• Work instruction: Look through the data below for the line with "Q102: PNP BC557", and transcribe it exactly together with each line after it up to and including the line with "R102: 3.9k (SIG2, SIG4) -> 27k (SIG2, SIG4)". Give nothing else.

• Material for this exercise:
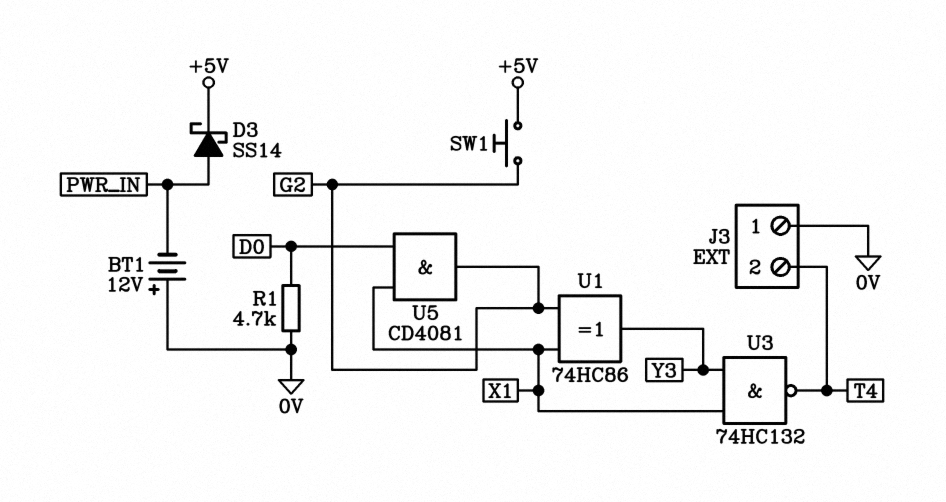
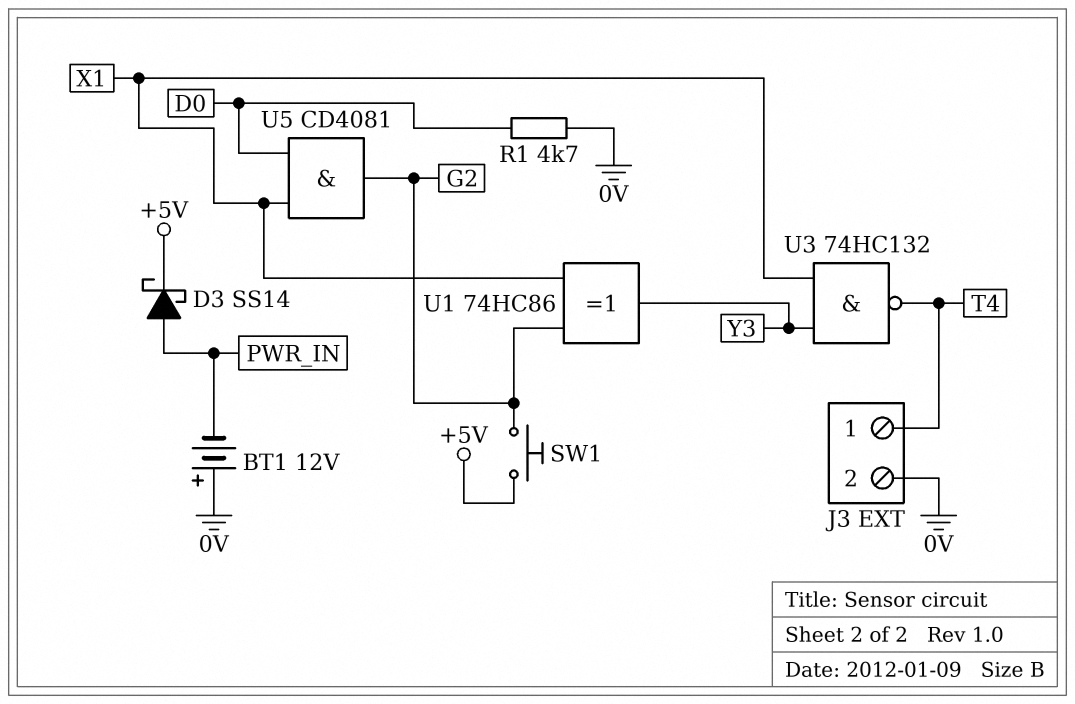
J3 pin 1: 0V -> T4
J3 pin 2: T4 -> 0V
...
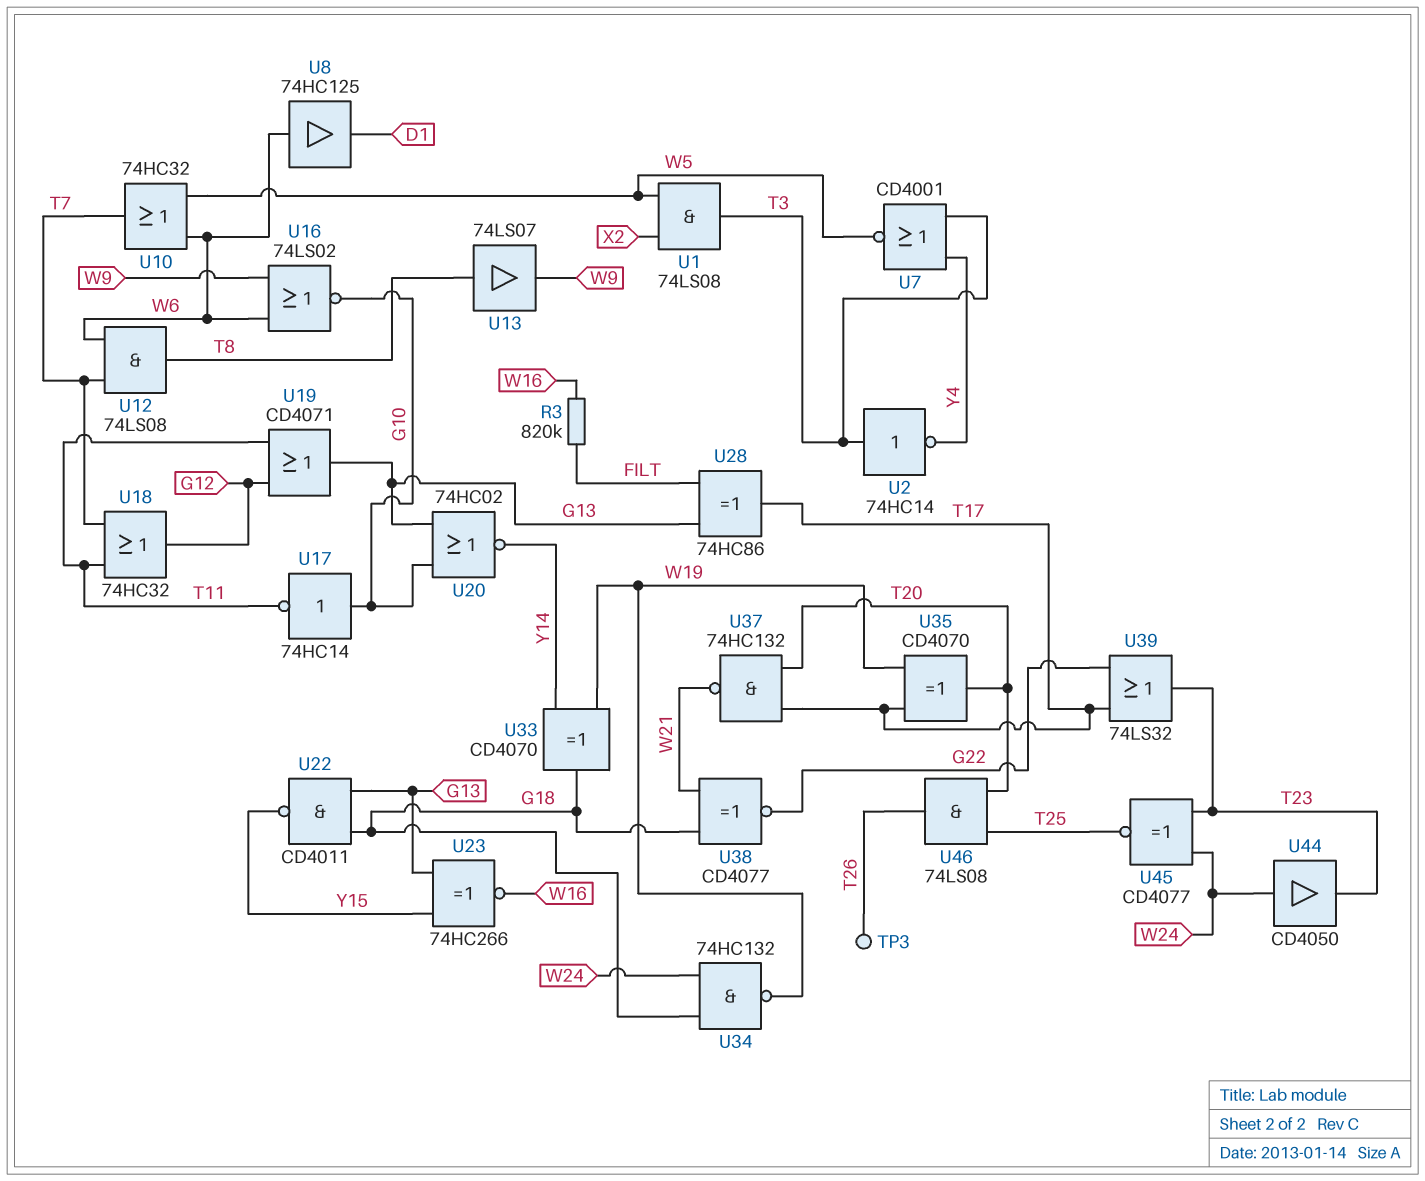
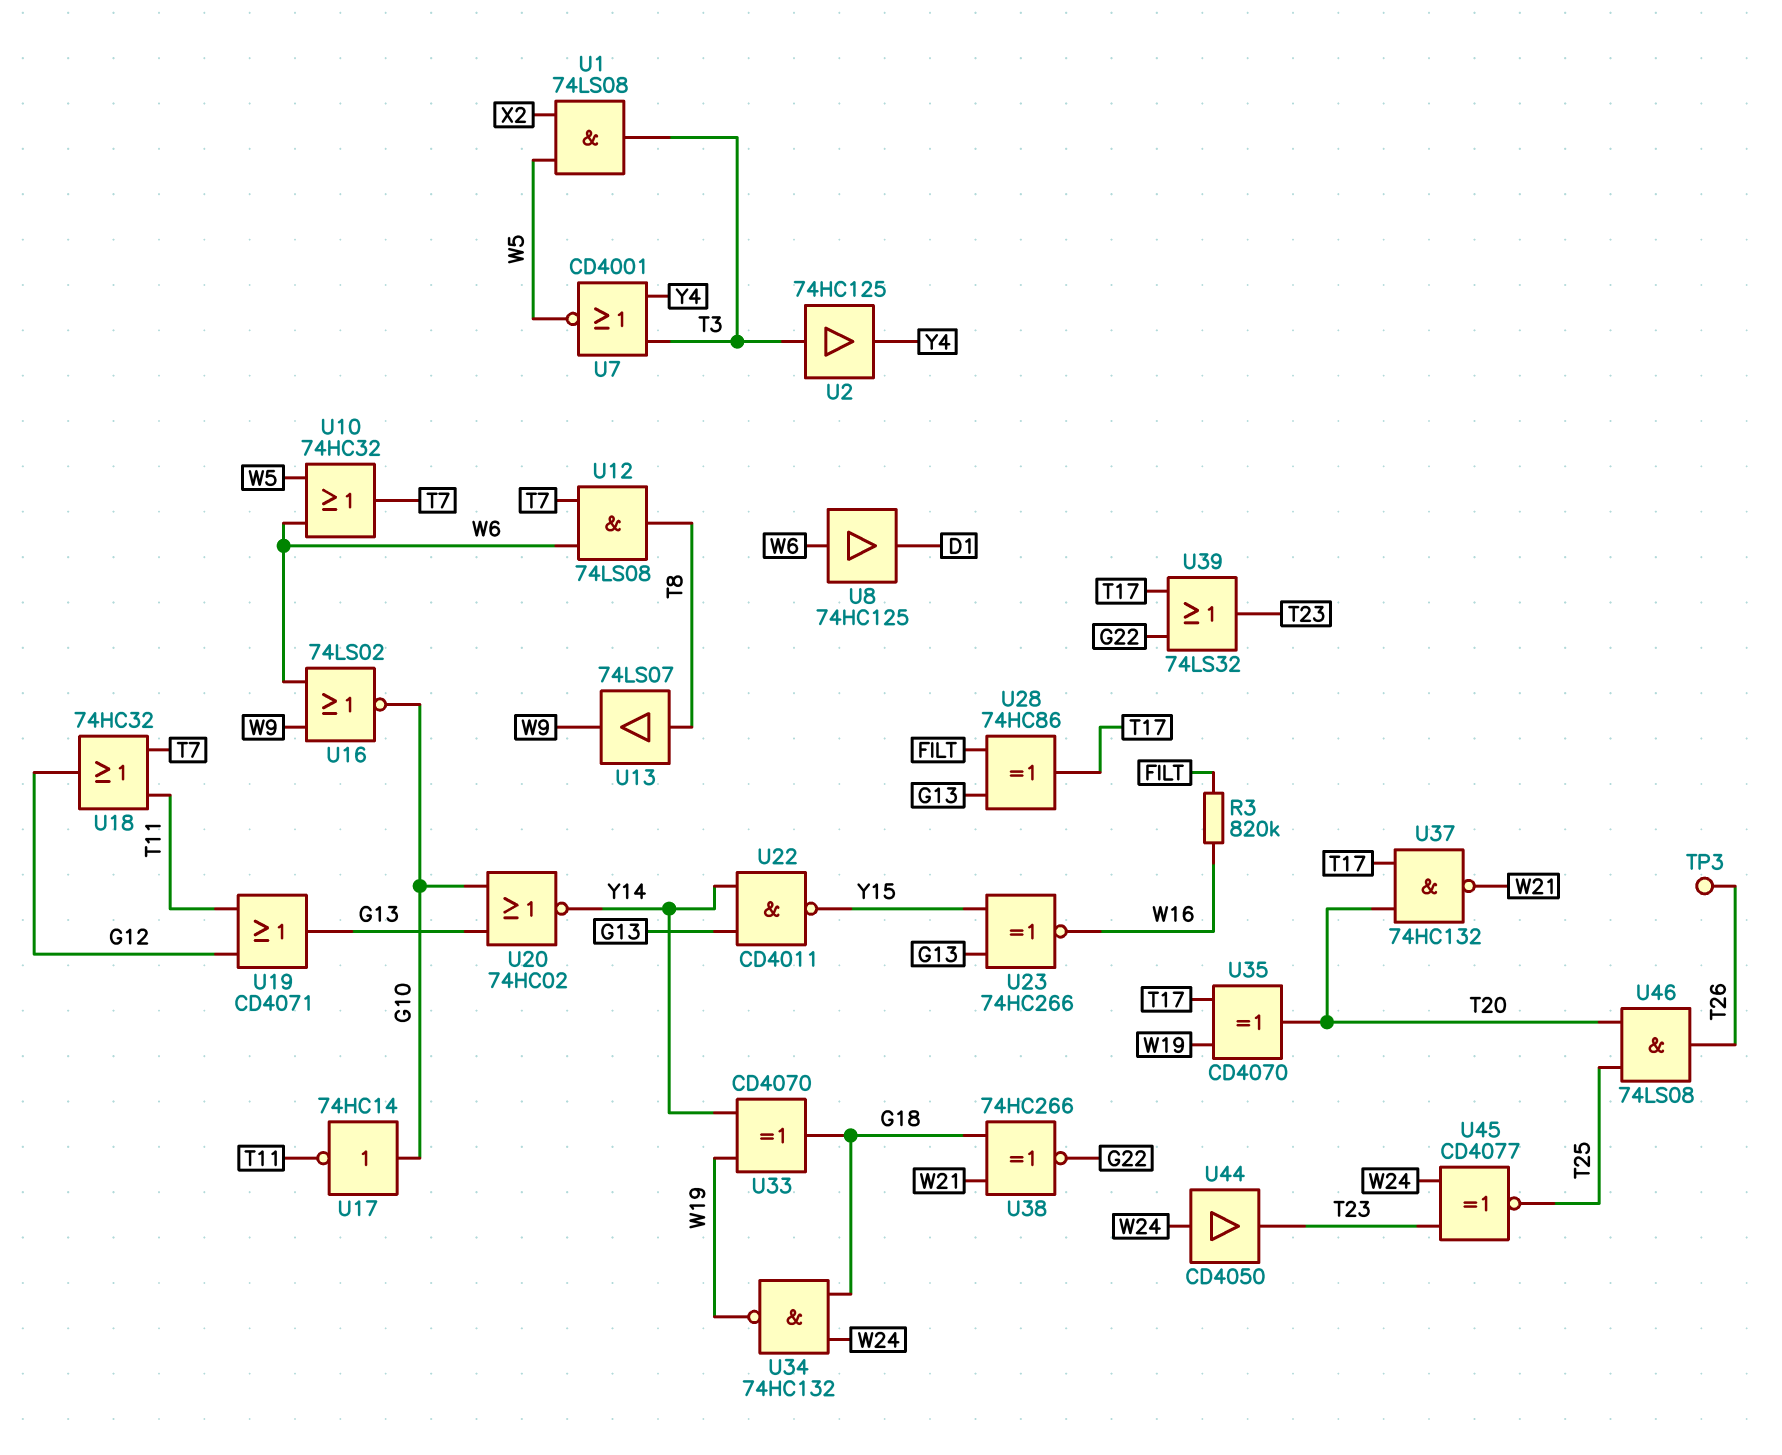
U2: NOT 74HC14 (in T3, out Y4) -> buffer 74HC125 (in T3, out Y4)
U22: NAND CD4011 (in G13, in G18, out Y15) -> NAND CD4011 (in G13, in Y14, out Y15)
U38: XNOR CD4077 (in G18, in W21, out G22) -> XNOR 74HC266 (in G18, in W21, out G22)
* * *
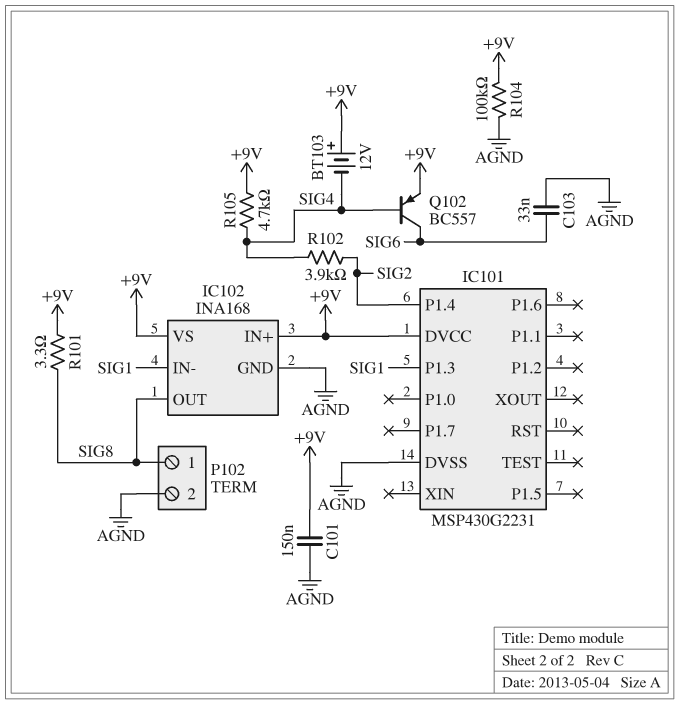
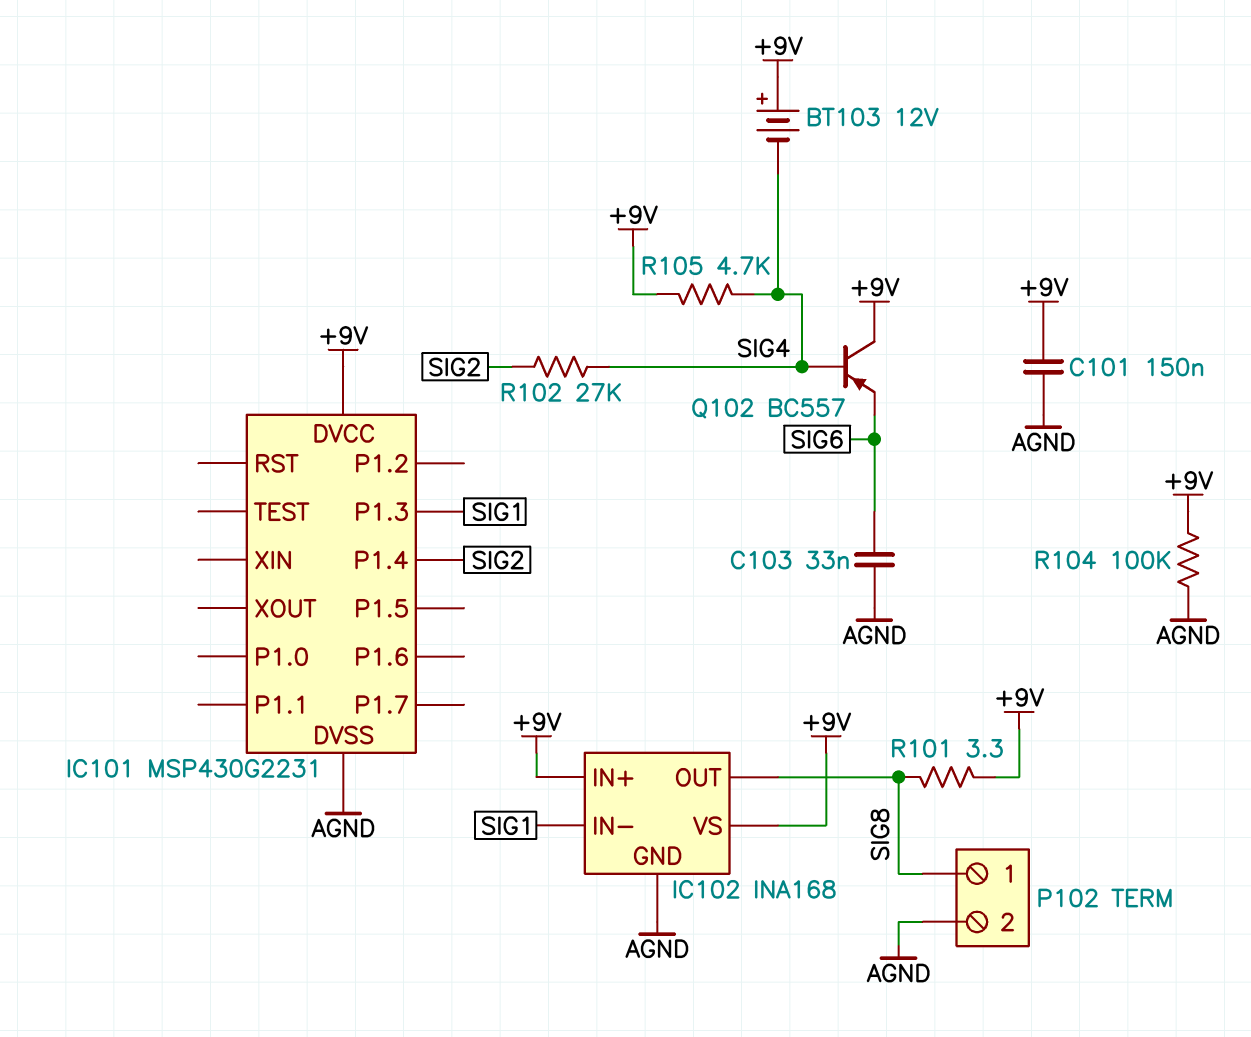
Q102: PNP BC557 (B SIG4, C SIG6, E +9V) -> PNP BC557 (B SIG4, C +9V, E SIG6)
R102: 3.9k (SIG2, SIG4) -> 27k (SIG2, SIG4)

• Output of the exercise:
Q102: PNP BC557 (B SIG4, C SIG6, E +9V) -> PNP BC557 (B SIG4, C +9V, E SIG6)
R102: 3.9k (SIG2, SIG4) -> 27k (SIG2, SIG4)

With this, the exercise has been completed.